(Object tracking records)
****************************************

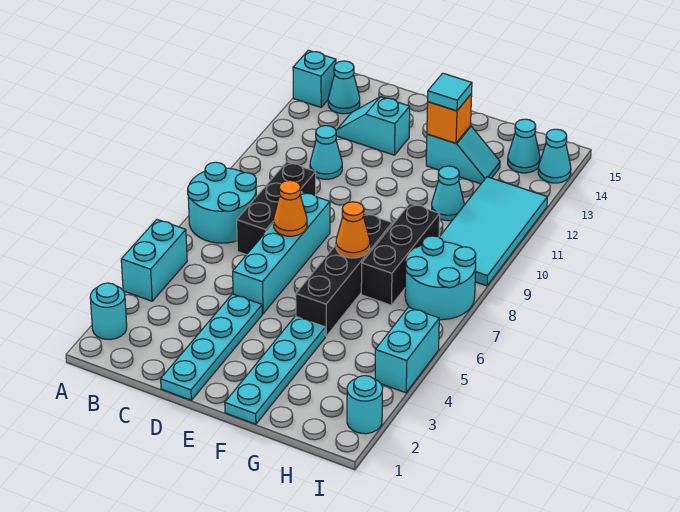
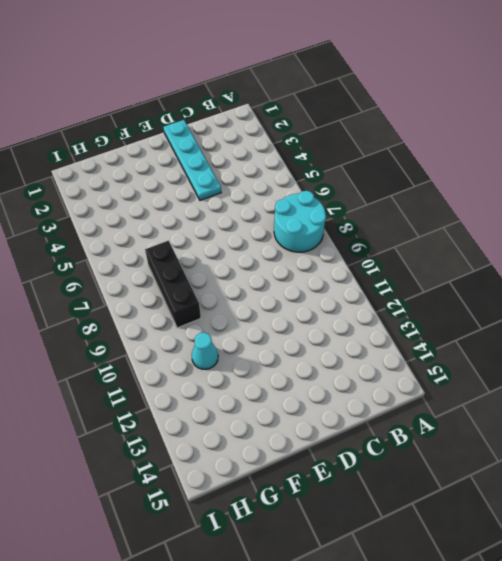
none -> cyan round brick A2 level 1
none -> cyan brick A4:A5 level 1
none -> cyan brick A14 level 1

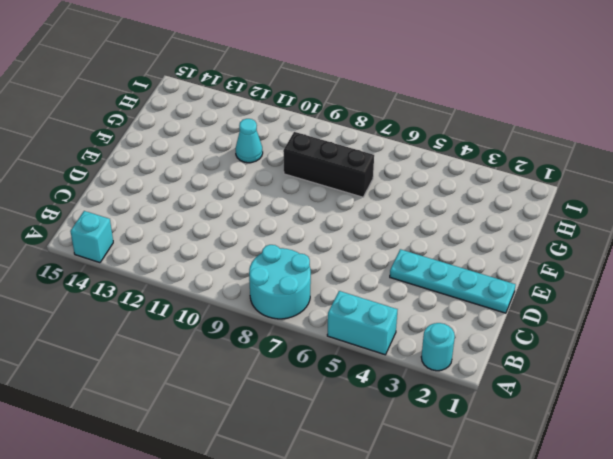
none -> cyan cone B14 level 1
none -> black brick C7:C9 level 1
none -> cyan cone C11 level 1

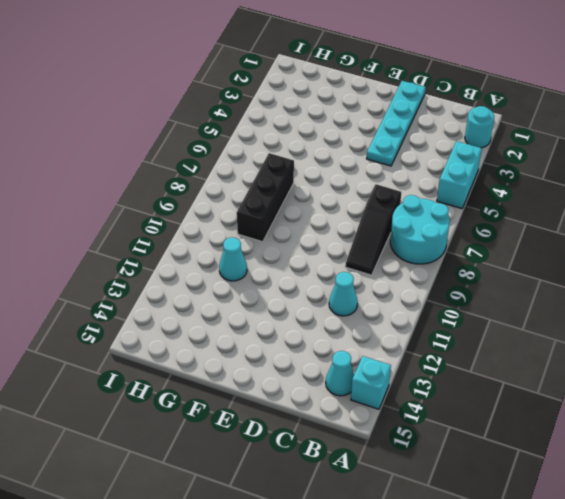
black slope C7:C9 level 1 top 7 -> black brick C7:C9 level 1
none -> cyan slope C13:D13 level 1 top D
none -> cyan brick D5:D8 level 1
none -> cyan plate F1:F4 level 1

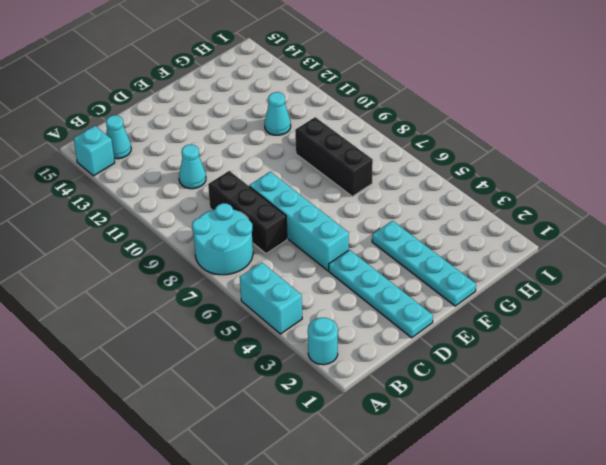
none -> cyan slope C13:D13 level 1 top D
none -> black brick F5:F8 level 1
none -> cyan slope F13:G13 level 1 top F

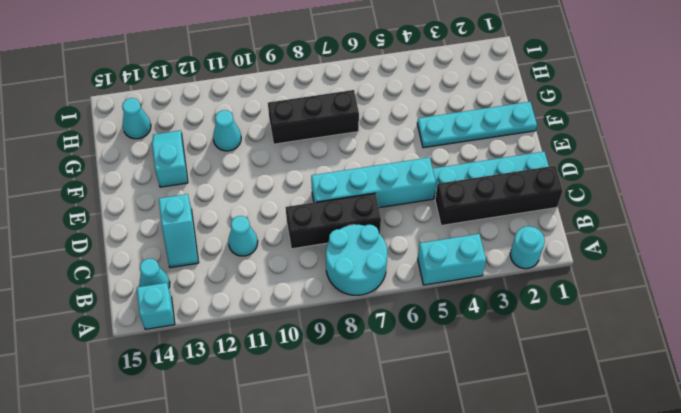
black brick C1:C4 level 1 -> black brick F5:F8 level 1
none -> cyan round brick H7:I8 level 1
none -> cyan tile H9:I12 level 1
none -> cyan round brick I2 level 1

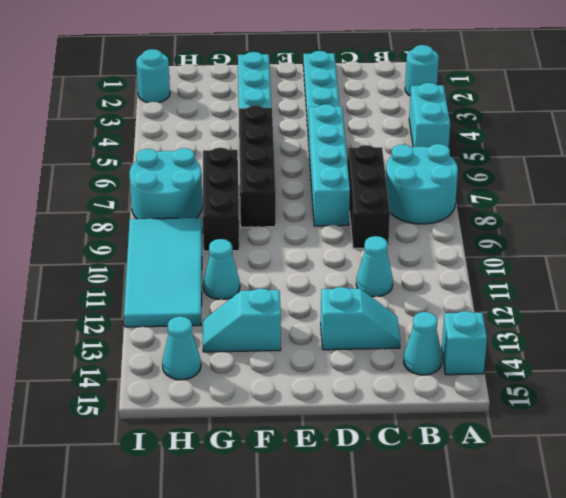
none -> cyan brick I4:I5 level 1
none -> cyan cone I14 level 1
none -> orange cone D7 level 2

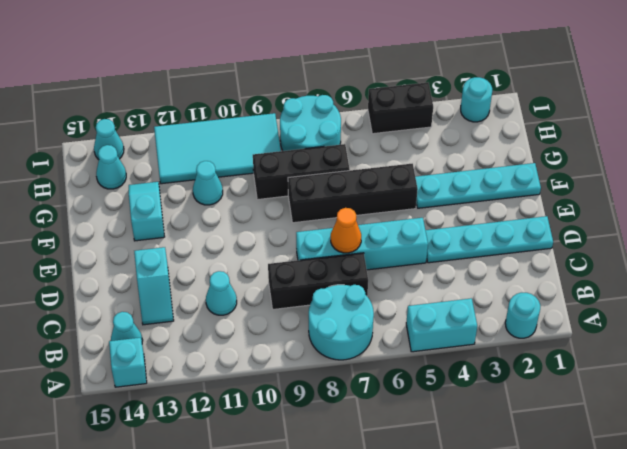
black brick I4:I5 level 1 -> cyan brick I4:I5 level 1
none -> orange cone F7 level 2
none -> orange brick F13 level 2
none -> cyan tile F13 level 3

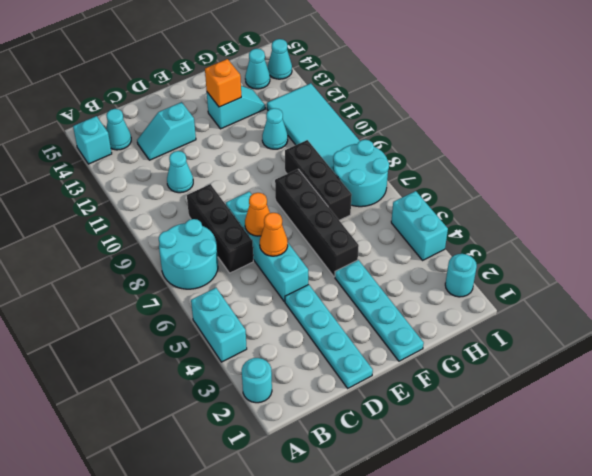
orange cone D6 level 2 -> orange cone F7 level 2
none -> cyan tile F13 level 3

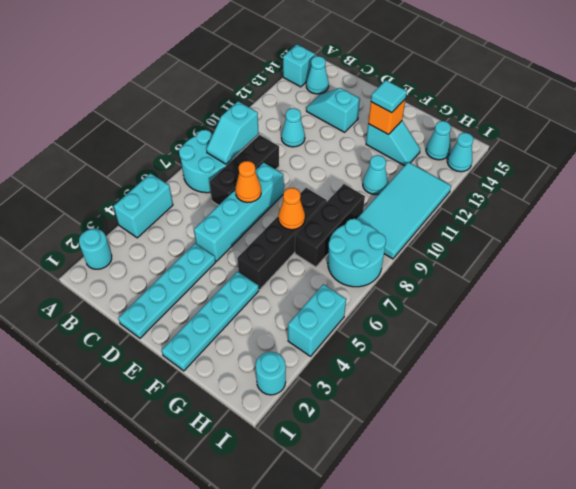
cyan slope B8:B9 level 2 top 9 -> none

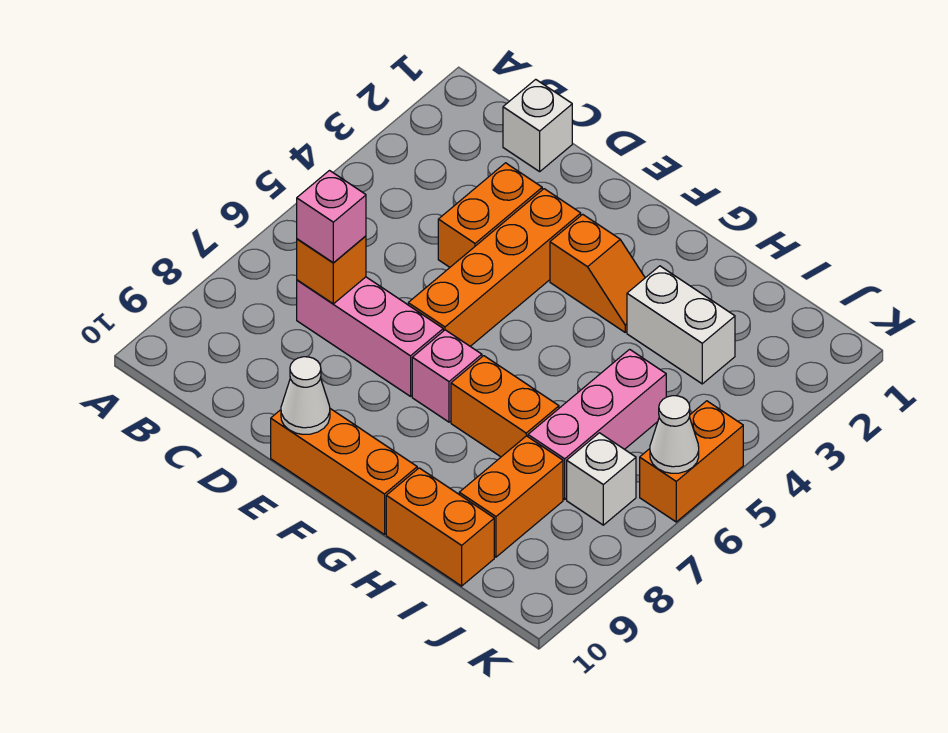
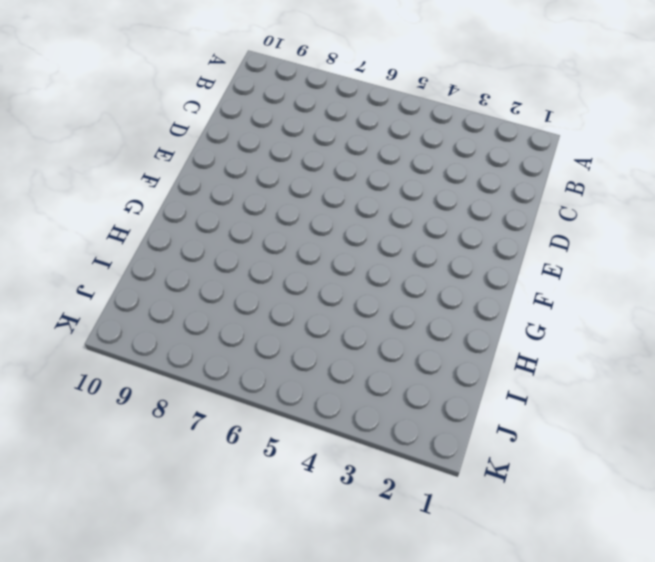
none -> white brick C1 level 1
none -> pink brick C7:E7 level 1
none -> orange brick D3:D4 level 1

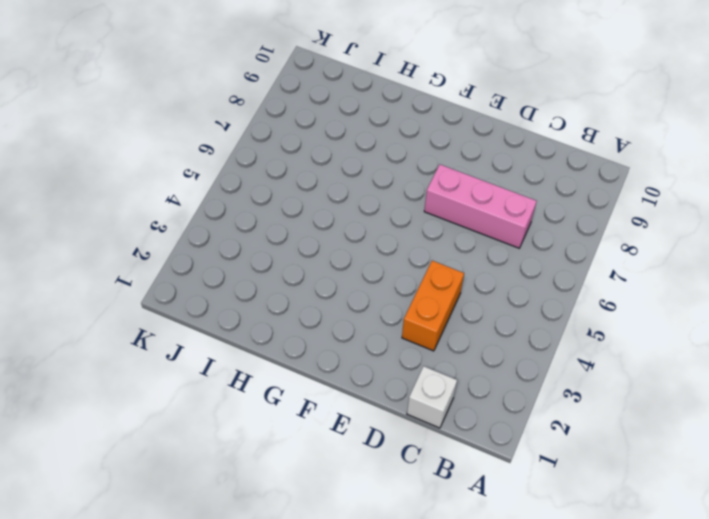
none -> orange brick E3:E6 level 1
none -> orange brick E10:G10 level 1
none -> orange slope F3:G3 level 1 top F

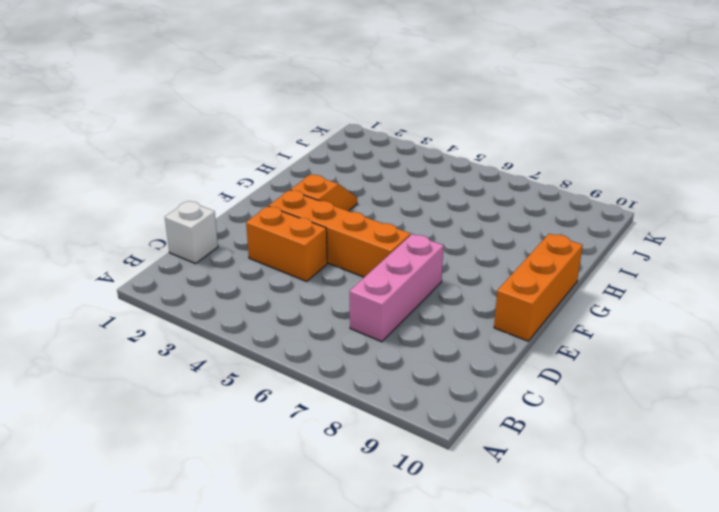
none -> pink brick F7 level 1
none -> orange brick G7:H7 level 1
none -> white brick H3:I3 level 1

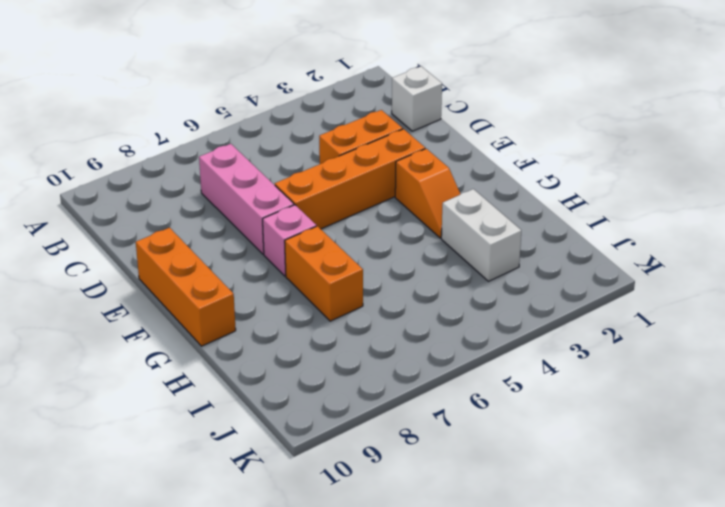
none -> orange brick H10:I10 level 1
none -> pink brick I5:I7 level 1
none -> orange brick I8:I9 level 1

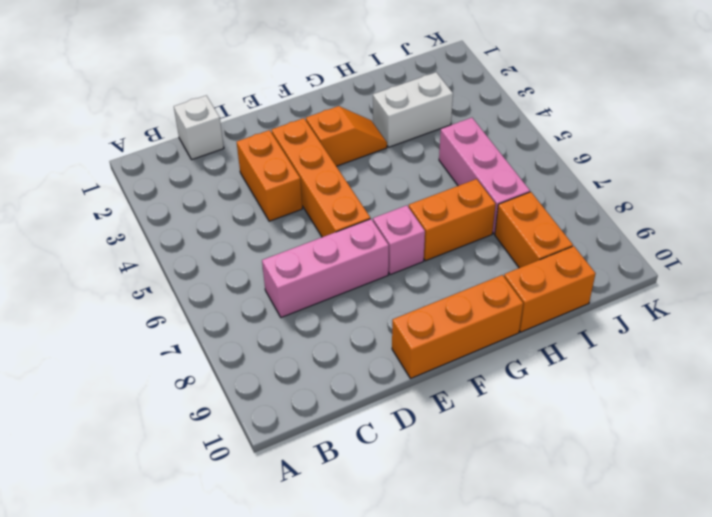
none -> white brick J7 level 1
none -> orange brick K5:K6 level 1
none -> orange brick C7 level 2

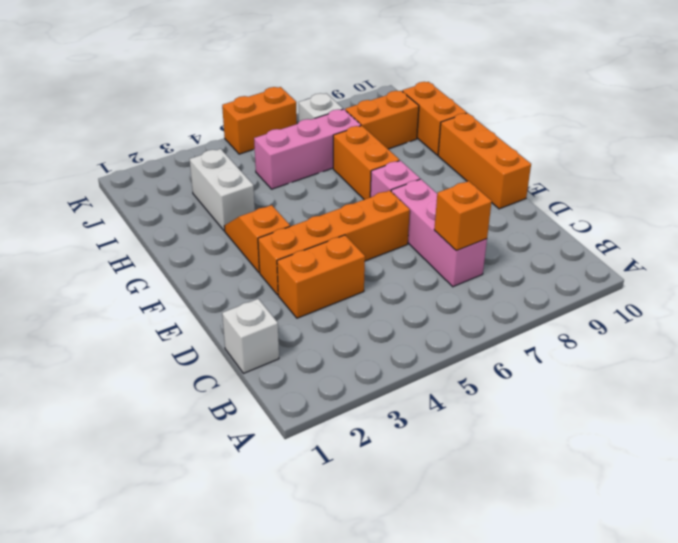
none -> white cone E10 level 2
none -> white cone K6 level 2
none -> pink brick C7 level 3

****************************************

## Assigned task
Copy the entries above exactly from the line with "none -> white brick C1 level 1" down to their last line, both ends included. Do not copy any pictures.

## Output for this exercise
none -> white brick C1 level 1
none -> pink brick C7:E7 level 1
none -> orange brick D3:D4 level 1

none -> orange brick E3:E6 level 1
none -> orange brick E10:G10 level 1
none -> orange slope F3:G3 level 1 top F

none -> pink brick F7 level 1
none -> orange brick G7:H7 level 1
none -> white brick H3:I3 level 1

none -> orange brick H10:I10 level 1
none -> pink brick I5:I7 level 1
none -> orange brick I8:I9 level 1

none -> white brick J7 level 1
none -> orange brick K5:K6 level 1
none -> orange brick C7 level 2

none -> white cone E10 level 2
none -> white cone K6 level 2
none -> pink brick C7 level 3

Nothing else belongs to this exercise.